> [SOURCE DATA]:
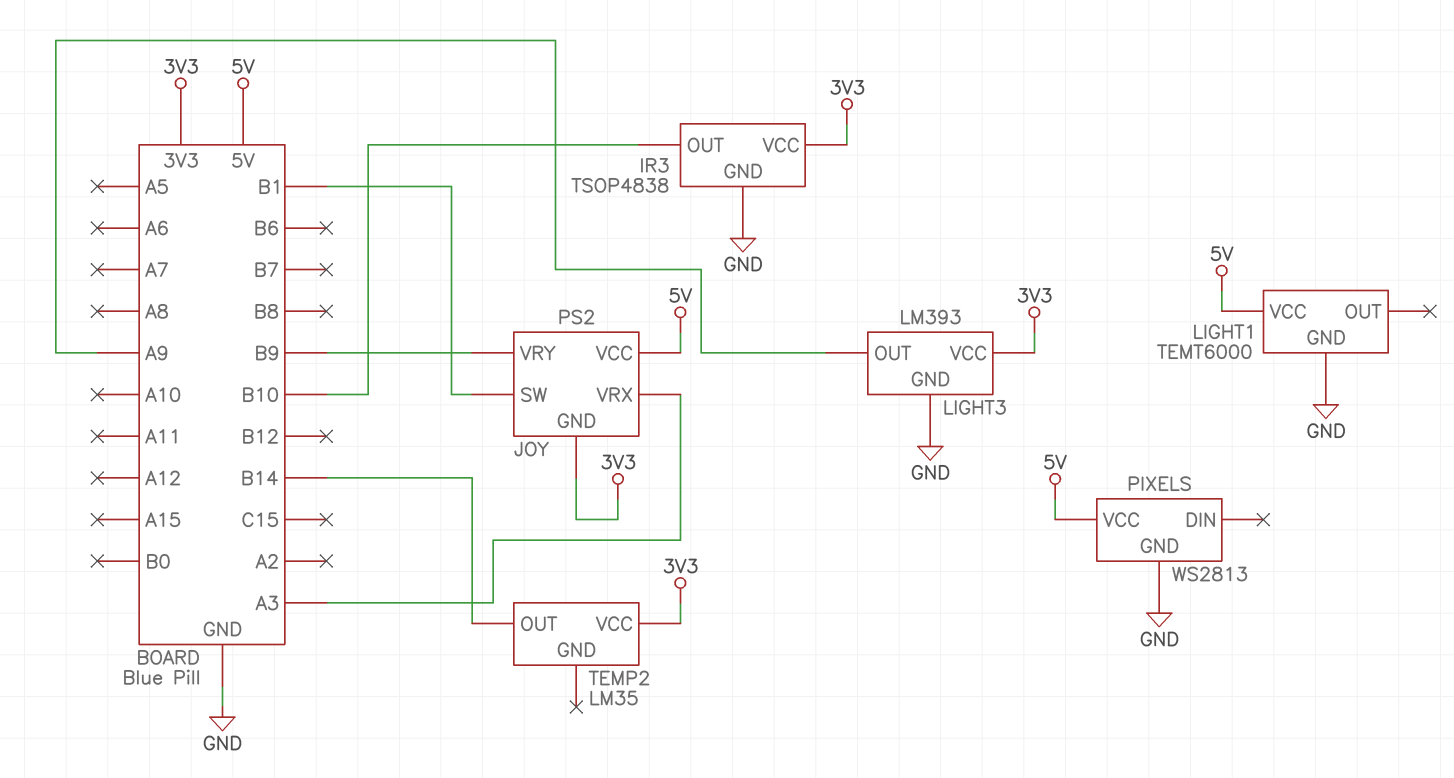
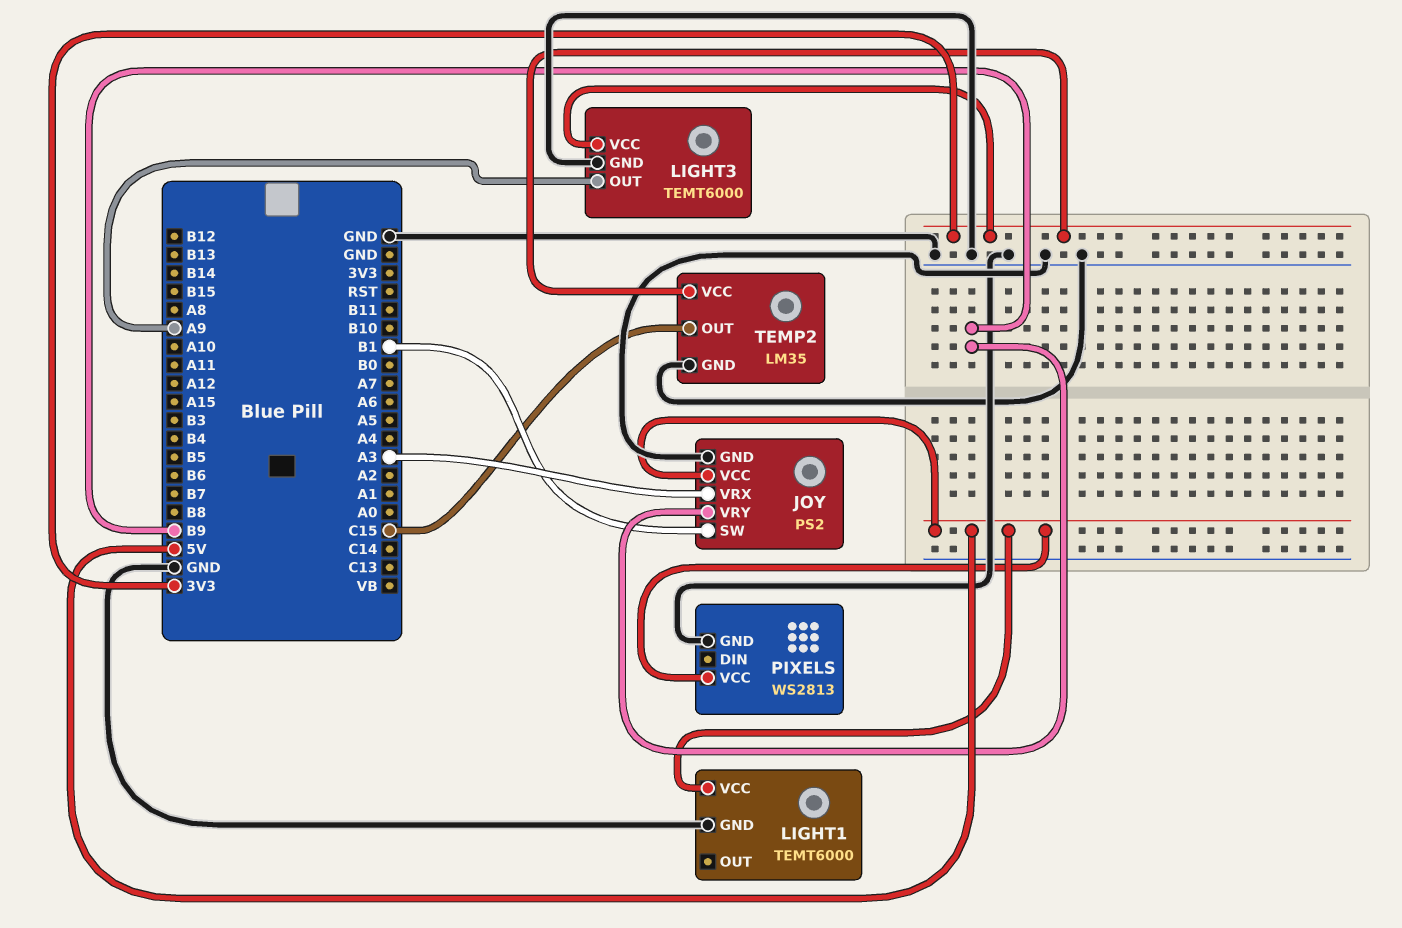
IR3: TSOP4838 -> none
IR3 pin GND: GND -> none
IR3 pin OUT: B10 -> none
IR3 pin VCC: 3V3 -> none
JOY pin GND: 3V3 -> GND
LIGHT3: LM393 -> TEMT6000
TEMP2 pin GND: none -> GND
TEMP2 pin OUT: B14 -> C15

> [PROBLEM TO SOLVE]:
Starting at the line with "JOY pin GND: 3V3 -> GND", print each remaining line of the listing above exactly as it appears.

> [SOLUTION TO THIS PROBLEM]:
JOY pin GND: 3V3 -> GND
LIGHT3: LM393 -> TEMT6000
TEMP2 pin GND: none -> GND
TEMP2 pin OUT: B14 -> C15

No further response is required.